Entries provided Start Marker
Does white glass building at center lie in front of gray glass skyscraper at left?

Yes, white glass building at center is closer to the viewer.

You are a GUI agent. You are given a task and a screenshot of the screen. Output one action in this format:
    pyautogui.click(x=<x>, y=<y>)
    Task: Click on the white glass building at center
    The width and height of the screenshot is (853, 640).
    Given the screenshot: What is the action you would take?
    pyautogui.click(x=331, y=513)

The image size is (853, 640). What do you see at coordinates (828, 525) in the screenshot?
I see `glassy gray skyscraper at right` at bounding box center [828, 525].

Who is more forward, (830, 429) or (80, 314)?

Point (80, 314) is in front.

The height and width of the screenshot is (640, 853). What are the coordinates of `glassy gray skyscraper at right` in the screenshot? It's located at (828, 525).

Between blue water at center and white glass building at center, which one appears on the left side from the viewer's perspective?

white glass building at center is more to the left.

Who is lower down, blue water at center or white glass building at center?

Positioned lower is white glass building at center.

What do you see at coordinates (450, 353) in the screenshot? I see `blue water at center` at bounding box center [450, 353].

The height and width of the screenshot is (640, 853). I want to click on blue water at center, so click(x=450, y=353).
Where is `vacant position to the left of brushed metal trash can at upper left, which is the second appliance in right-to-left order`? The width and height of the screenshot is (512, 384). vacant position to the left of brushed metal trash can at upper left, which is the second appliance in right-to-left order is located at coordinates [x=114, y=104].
Entries provided End Marker
Please reproduce the listing above word for word, every line included.

Task response:
Does white glass building at center lie in front of gray glass skyscraper at left?

Yes, white glass building at center is closer to the viewer.

You are a GUI agent. You are given a task and a screenshot of the screen. Output one action in this format:
    pyautogui.click(x=<x>, y=<y>)
    Task: Click on the white glass building at center
    The width and height of the screenshot is (853, 640).
    Given the screenshot: What is the action you would take?
    pyautogui.click(x=331, y=513)

The image size is (853, 640). What do you see at coordinates (828, 525) in the screenshot?
I see `glassy gray skyscraper at right` at bounding box center [828, 525].

Who is more forward, (830, 429) or (80, 314)?

Point (80, 314) is in front.

The height and width of the screenshot is (640, 853). What are the coordinates of `glassy gray skyscraper at right` in the screenshot? It's located at (828, 525).

Between blue water at center and white glass building at center, which one appears on the left side from the viewer's perspective?

white glass building at center is more to the left.

Who is lower down, blue water at center or white glass building at center?

Positioned lower is white glass building at center.

What do you see at coordinates (450, 353) in the screenshot? I see `blue water at center` at bounding box center [450, 353].

The height and width of the screenshot is (640, 853). I want to click on blue water at center, so click(x=450, y=353).
Where is `vacant position to the left of brushed metal trash can at upper left, which is the second appliance in right-to-left order`? The width and height of the screenshot is (512, 384). vacant position to the left of brushed metal trash can at upper left, which is the second appliance in right-to-left order is located at coordinates [x=114, y=104].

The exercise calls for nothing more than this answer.